Problem requirements ▸ A verbatim copy of the data is wanted, minus any picture in it.
Information shown: Begin
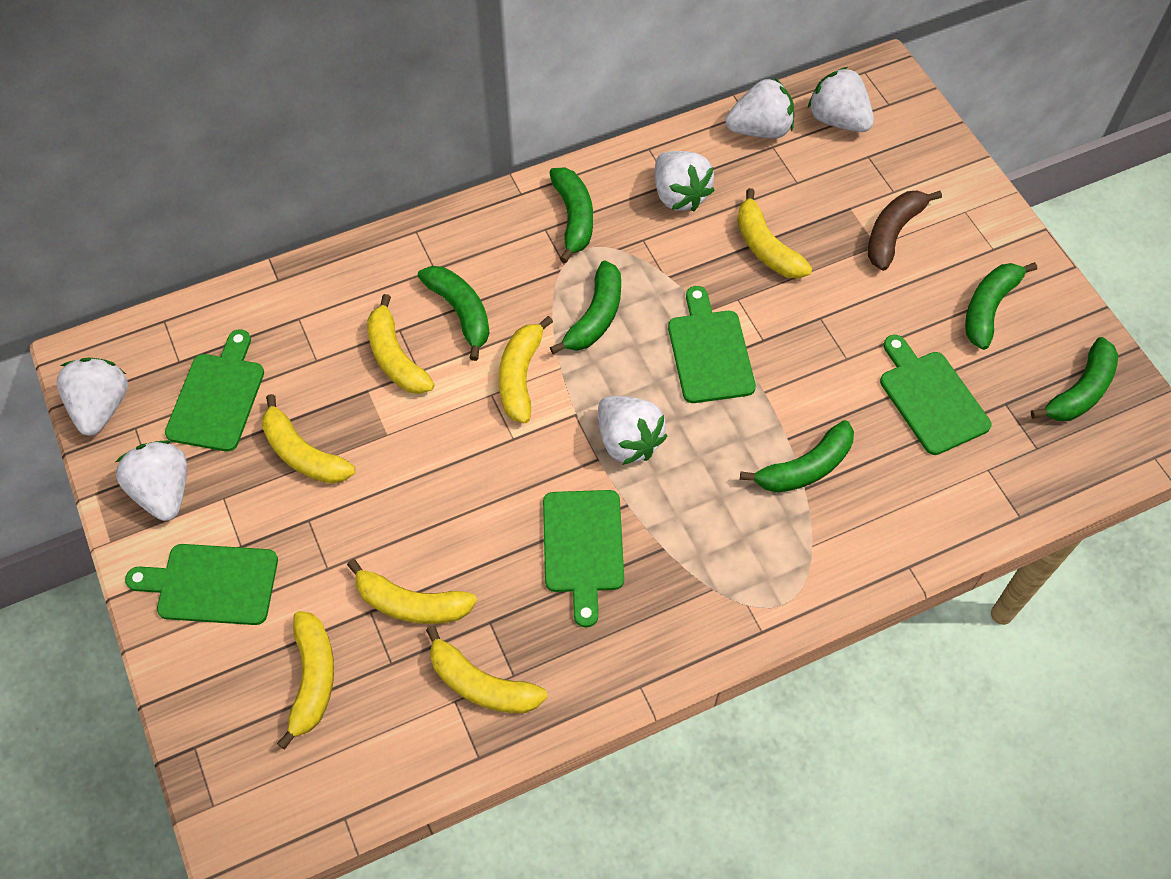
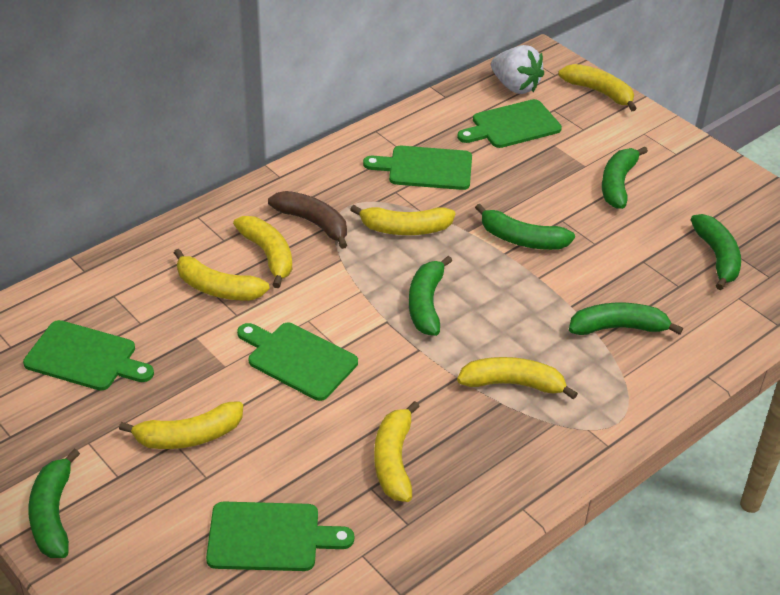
white strawberry: 6 -> 1

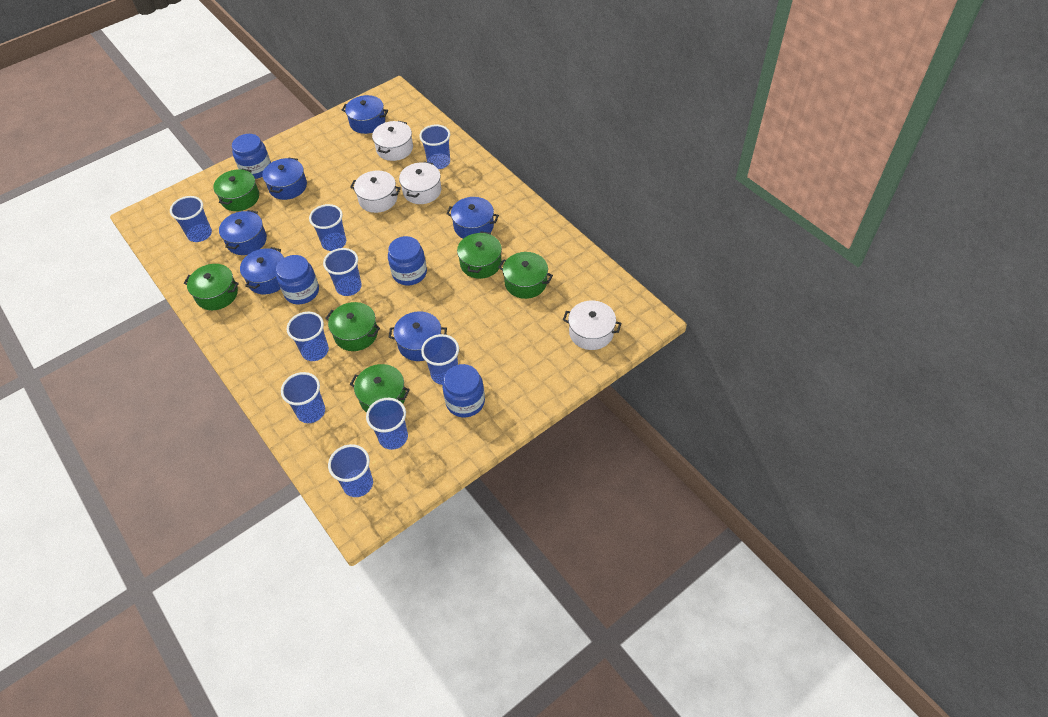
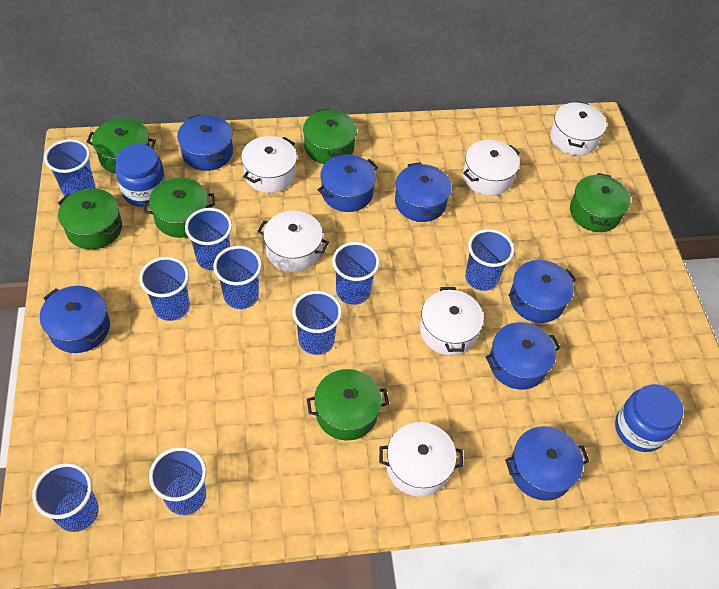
blue jar: 4 -> 2
blue pot: 6 -> 7
white pot: 4 -> 6

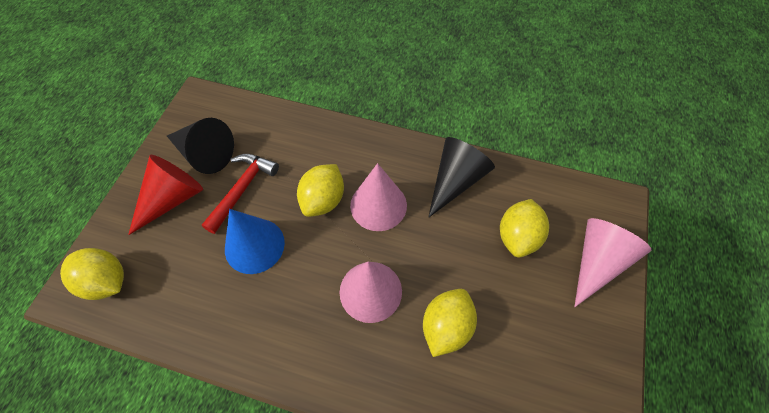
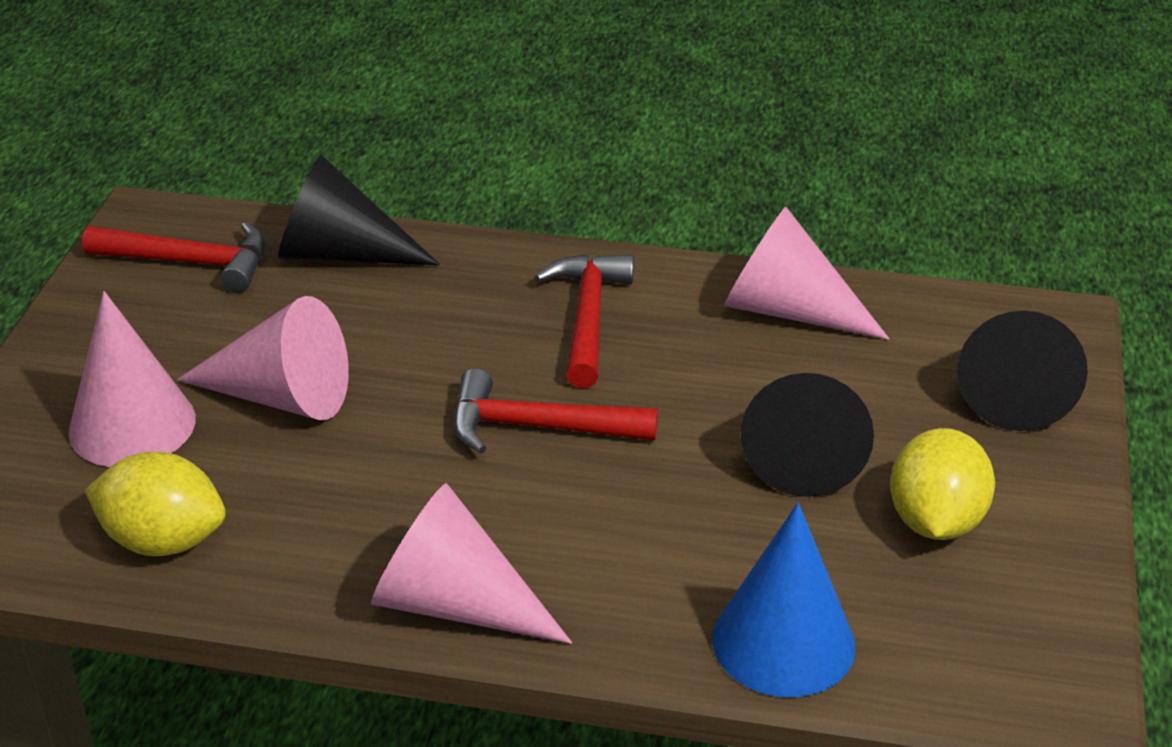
black cone: 2 -> 3
pink cone: 3 -> 4
red cone: 1 -> 0
red hammer: 1 -> 3
yellow lemon: 4 -> 2

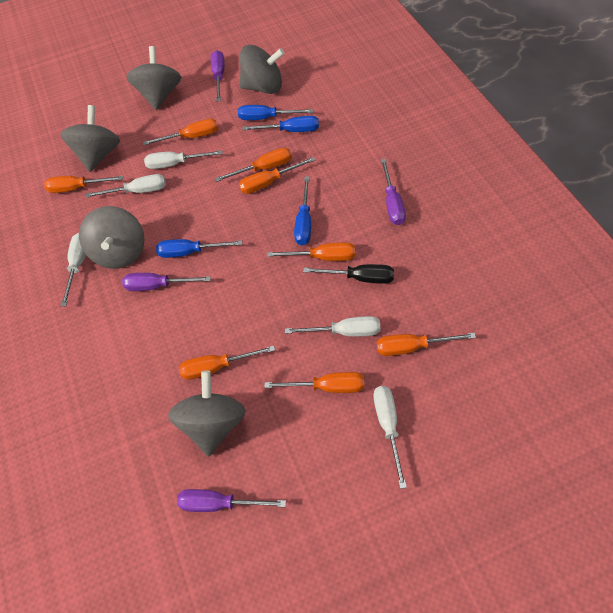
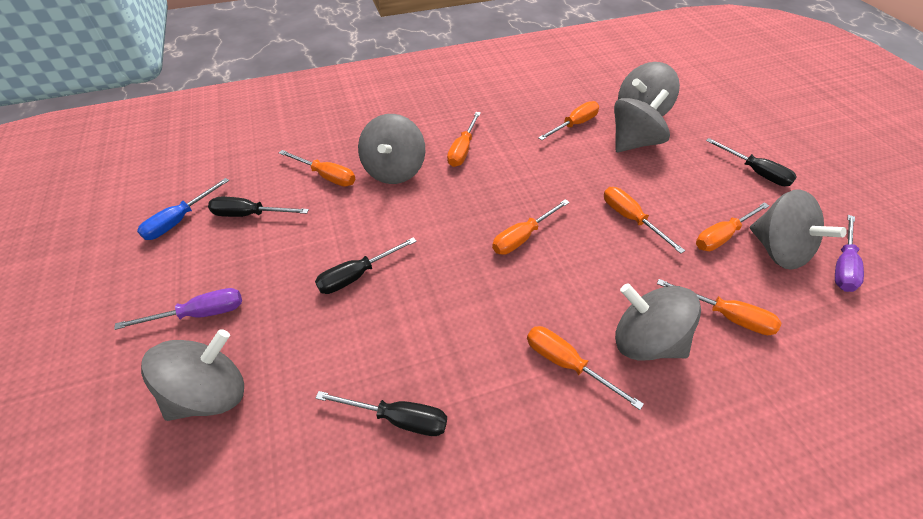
black screwdriver: 1 -> 4
blue screwdriver: 4 -> 1
grey spinning top: 5 -> 6
purple screwdriver: 4 -> 2
white screwdriver: 5 -> 0

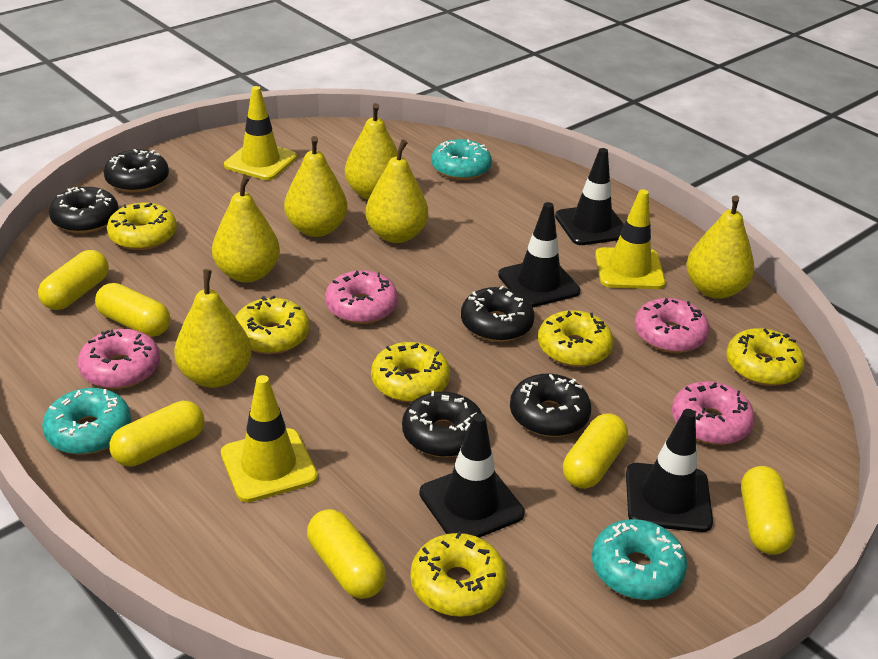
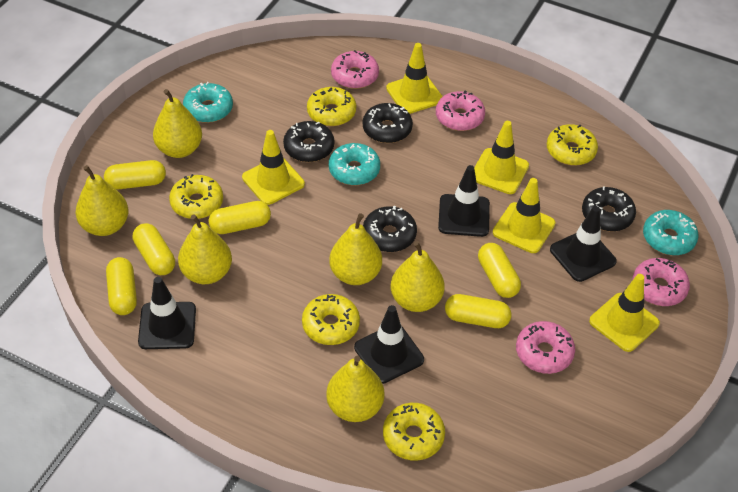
black donut: 5 -> 4
yellow donut: 6 -> 5
yellow traffic cone: 3 -> 5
Information shown: End
Reply to the exercise ▸
white strawberry: 6 -> 1

blue jar: 4 -> 2
blue pot: 6 -> 7
white pot: 4 -> 6

black cone: 2 -> 3
pink cone: 3 -> 4
red cone: 1 -> 0
red hammer: 1 -> 3
yellow lemon: 4 -> 2

black screwdriver: 1 -> 4
blue screwdriver: 4 -> 1
grey spinning top: 5 -> 6
purple screwdriver: 4 -> 2
white screwdriver: 5 -> 0

black donut: 5 -> 4
yellow donut: 6 -> 5
yellow traffic cone: 3 -> 5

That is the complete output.